### Provided material
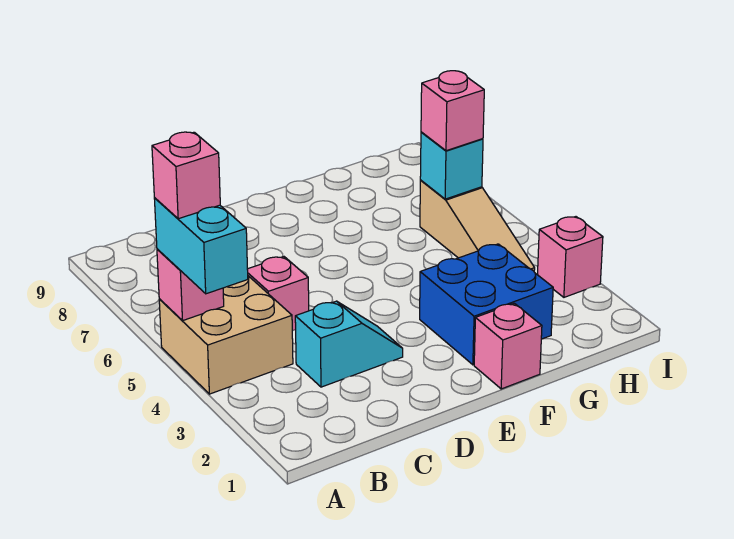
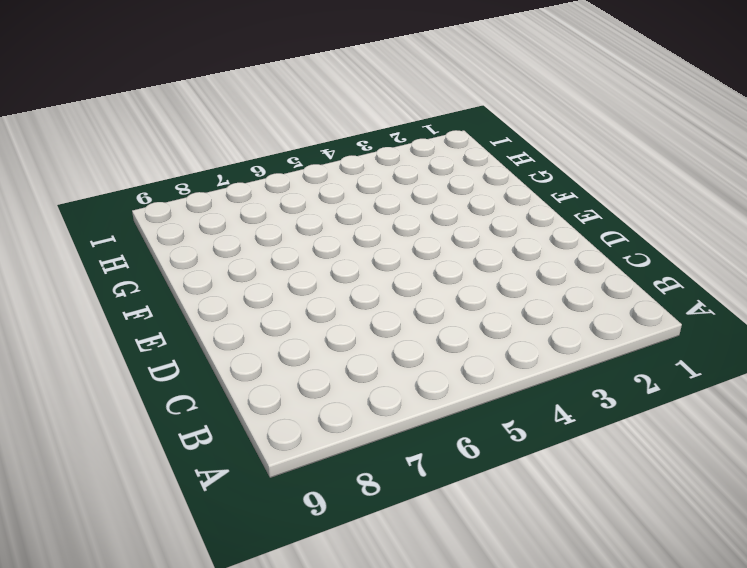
none -> tan brick A4:B5 level 1
none -> cyan slope C3:D3 level 1 top C
none -> pink brick C5 level 1

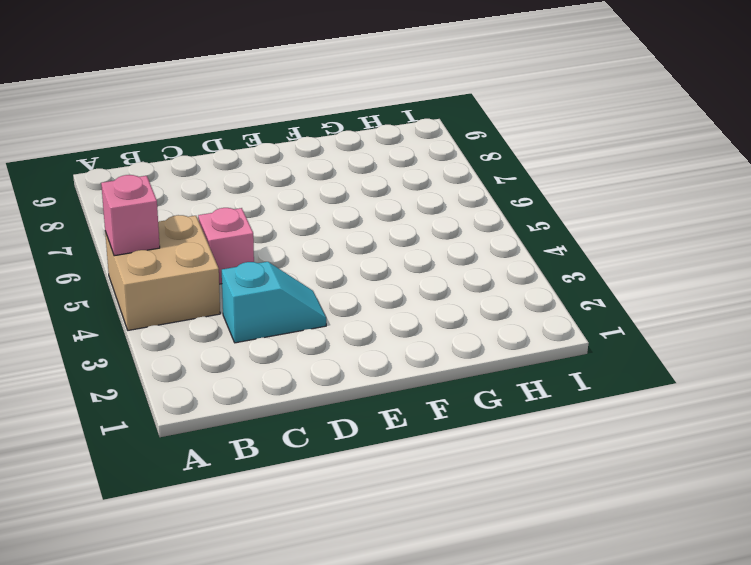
none -> pink brick F1 level 1
none -> blue brick F2:G3 level 1
none -> tan slope H4:H6 level 1 top 6

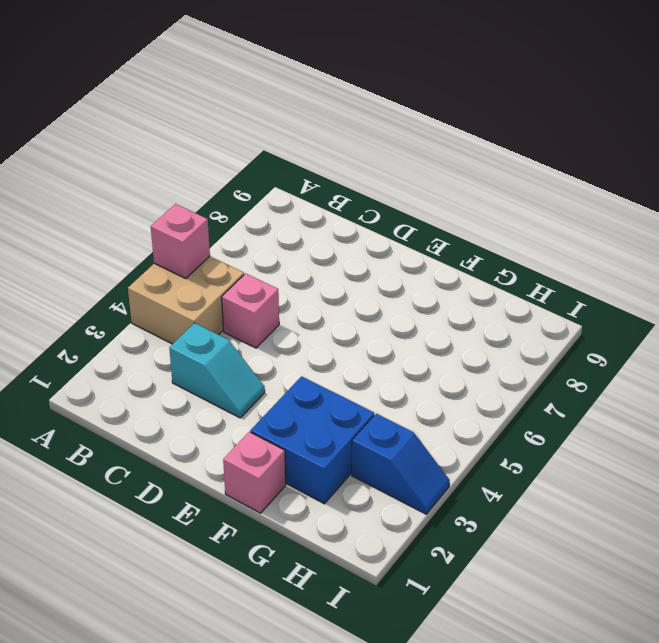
blue slope H3:I3 level 1 top H -> pink brick I3 level 1
none -> tan slope H4:H6 level 1 top 6
none -> cyan brick H6 level 2
none -> cyan brick A4:A5 level 3

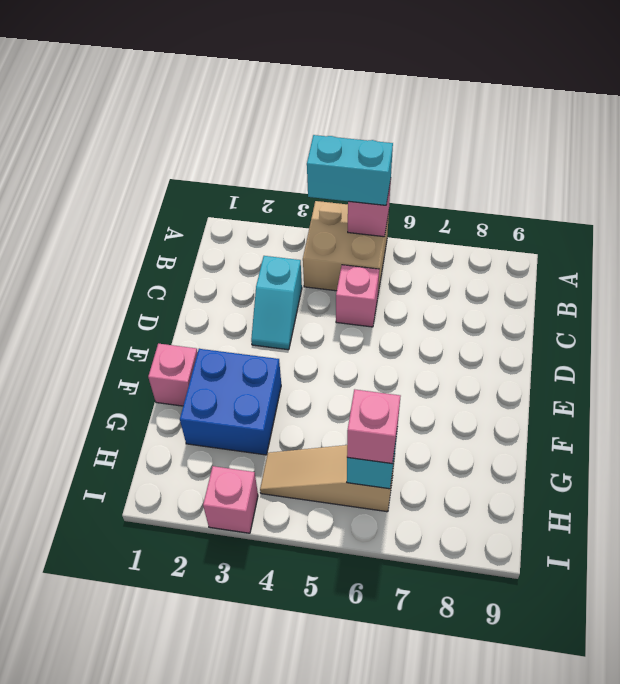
none -> pink brick A5 level 4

### Requirement
Only the lines from the start of the material through the line containing "blue slope H3:I3" should be transcribed. Pictures stay out.

### Answer below
none -> tan brick A4:B5 level 1
none -> cyan slope C3:D3 level 1 top C
none -> pink brick C5 level 1

none -> pink brick F1 level 1
none -> blue brick F2:G3 level 1
none -> tan slope H4:H6 level 1 top 6

blue slope H3:I3 level 1 top H -> pink brick I3 level 1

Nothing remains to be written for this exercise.